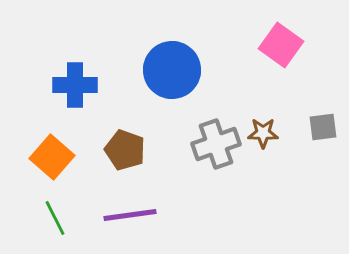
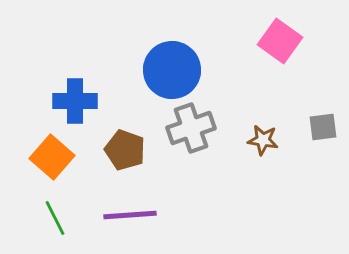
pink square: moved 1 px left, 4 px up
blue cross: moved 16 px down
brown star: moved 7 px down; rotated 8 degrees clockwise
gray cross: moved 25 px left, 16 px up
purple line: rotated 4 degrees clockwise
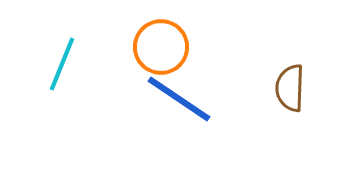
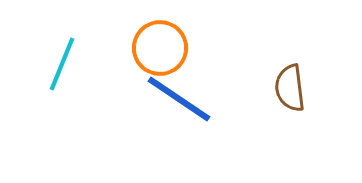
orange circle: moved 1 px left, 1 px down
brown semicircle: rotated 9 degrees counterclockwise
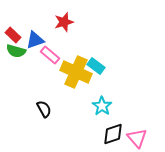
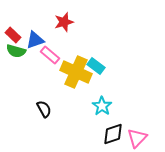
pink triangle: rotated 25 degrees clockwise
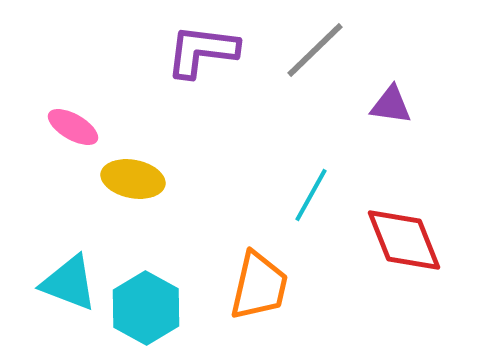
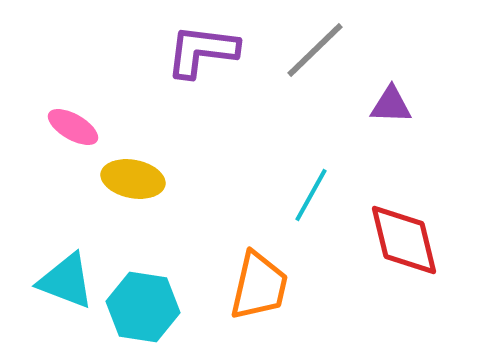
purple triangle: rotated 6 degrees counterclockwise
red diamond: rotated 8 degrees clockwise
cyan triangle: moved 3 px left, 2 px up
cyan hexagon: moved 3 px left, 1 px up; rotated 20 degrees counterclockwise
* * *
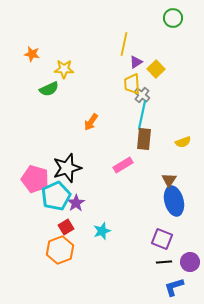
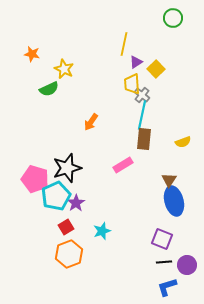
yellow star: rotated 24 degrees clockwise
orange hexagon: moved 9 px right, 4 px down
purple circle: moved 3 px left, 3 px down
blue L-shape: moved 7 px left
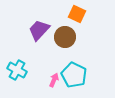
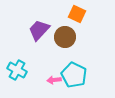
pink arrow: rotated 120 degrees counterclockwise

What to work on — Scan the records above for the word "left". Copy each line that has it.

Finished exercise —
pink square: moved 1 px left, 4 px up
gray cross: moved 25 px left, 16 px up
orange circle: moved 1 px left, 1 px down
cyan triangle: moved 3 px left, 2 px up
cyan hexagon: moved 3 px left, 1 px up; rotated 20 degrees counterclockwise
purple circle: moved 3 px left, 3 px down
blue L-shape: moved 7 px left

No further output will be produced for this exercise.